- LISTED RECORDS

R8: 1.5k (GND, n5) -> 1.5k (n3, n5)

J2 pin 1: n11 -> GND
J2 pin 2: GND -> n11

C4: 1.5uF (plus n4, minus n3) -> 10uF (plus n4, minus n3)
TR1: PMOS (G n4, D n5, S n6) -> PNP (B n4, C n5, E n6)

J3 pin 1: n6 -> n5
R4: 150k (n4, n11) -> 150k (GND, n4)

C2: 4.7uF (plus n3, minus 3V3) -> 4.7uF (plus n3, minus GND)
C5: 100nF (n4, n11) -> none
* * *
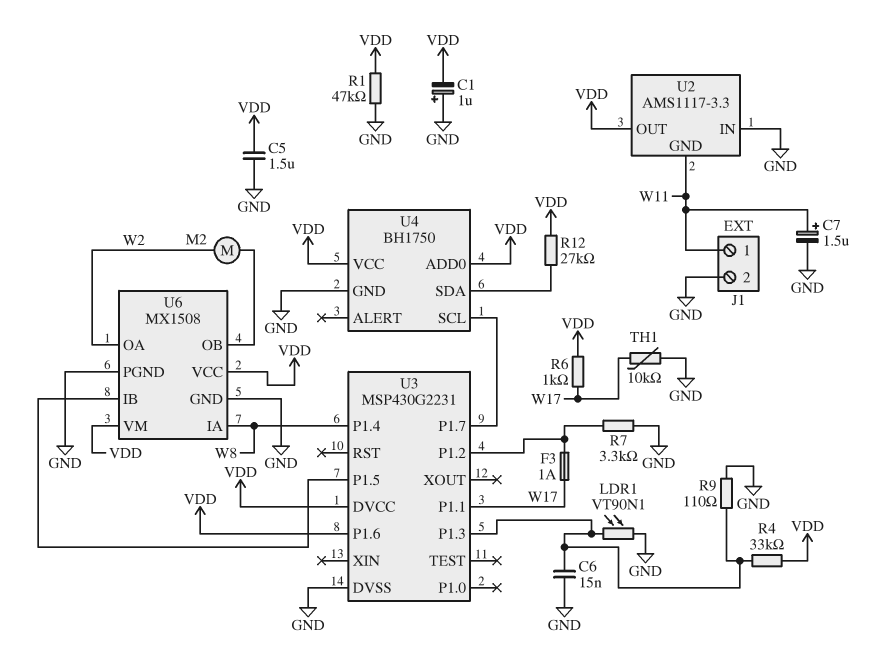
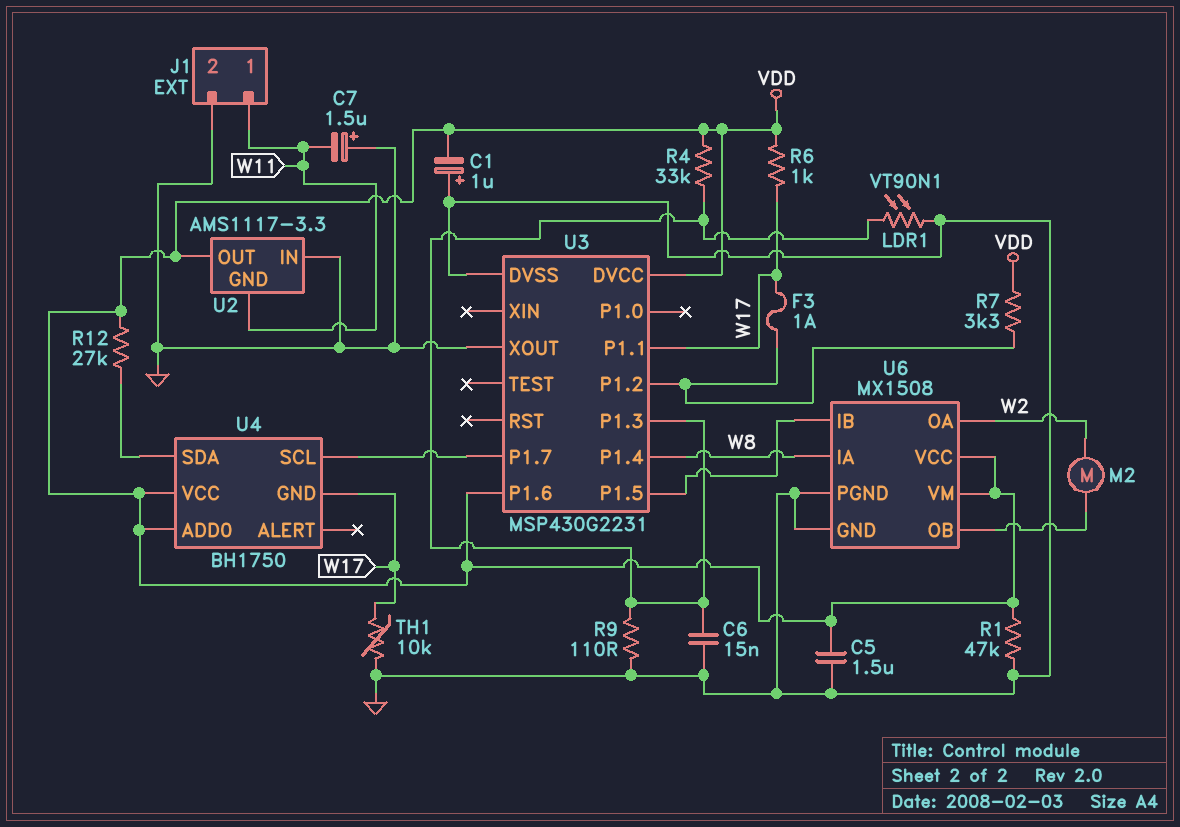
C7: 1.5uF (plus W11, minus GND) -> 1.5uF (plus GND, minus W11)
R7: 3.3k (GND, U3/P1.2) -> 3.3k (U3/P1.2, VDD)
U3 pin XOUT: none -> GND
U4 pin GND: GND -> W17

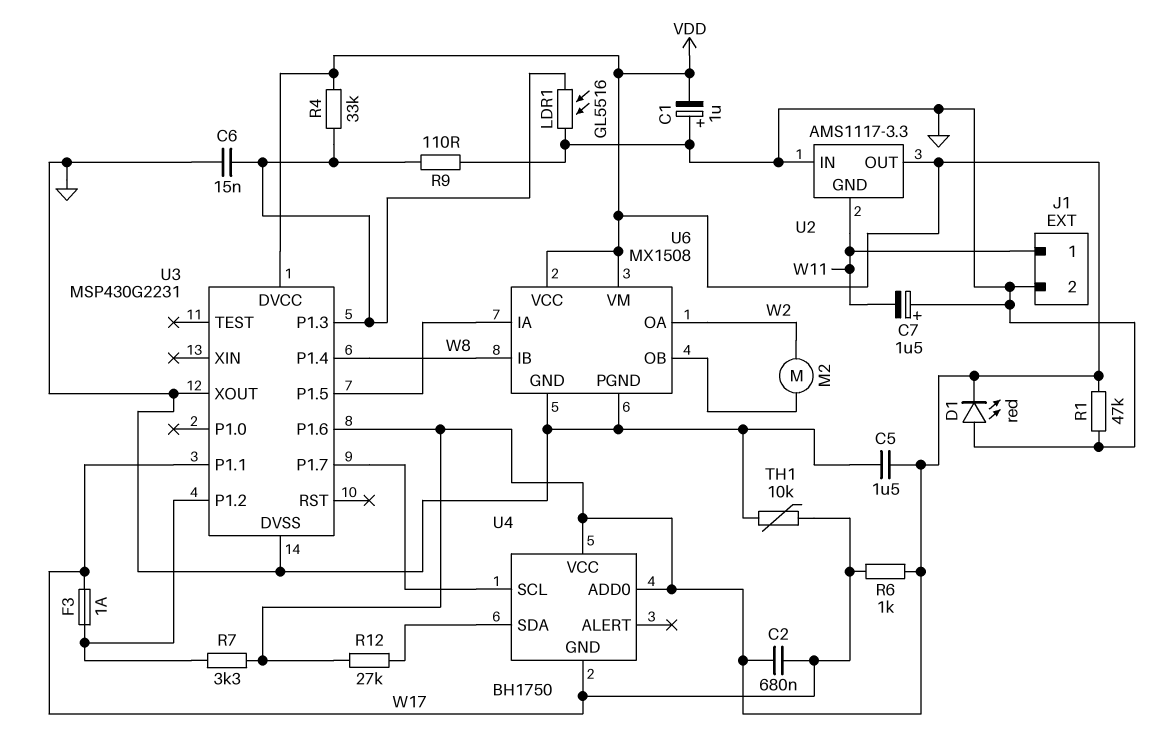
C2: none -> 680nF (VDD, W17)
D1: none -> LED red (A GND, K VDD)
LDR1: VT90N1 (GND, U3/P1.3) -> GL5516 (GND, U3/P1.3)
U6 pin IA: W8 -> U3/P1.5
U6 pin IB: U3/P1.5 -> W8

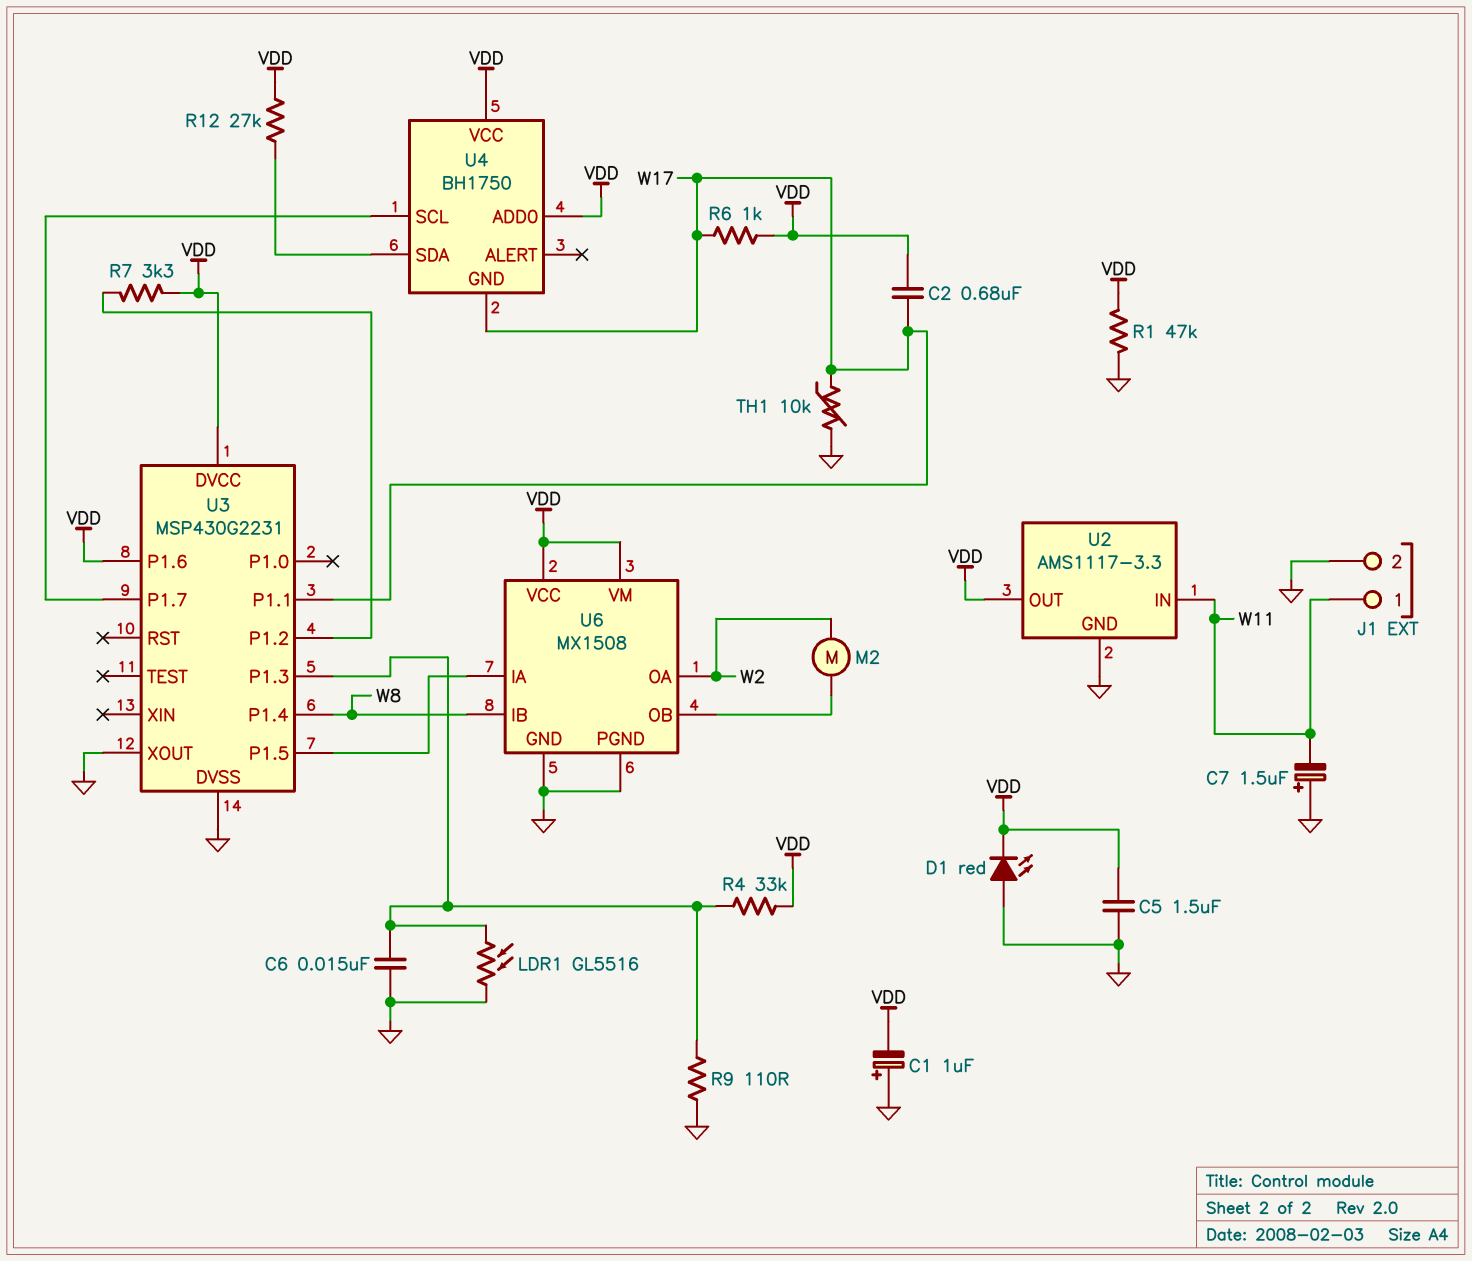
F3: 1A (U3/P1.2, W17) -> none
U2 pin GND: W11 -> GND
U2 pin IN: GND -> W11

- EXERCISE BRIEF
Lines holding "minus" in the data above: copy each of them.

- FINISHED EXERCISE
C4: 1.5uF (plus n4, minus n3) -> 10uF (plus n4, minus n3)
C2: 4.7uF (plus n3, minus 3V3) -> 4.7uF (plus n3, minus GND)
C7: 1.5uF (plus W11, minus GND) -> 1.5uF (plus GND, minus W11)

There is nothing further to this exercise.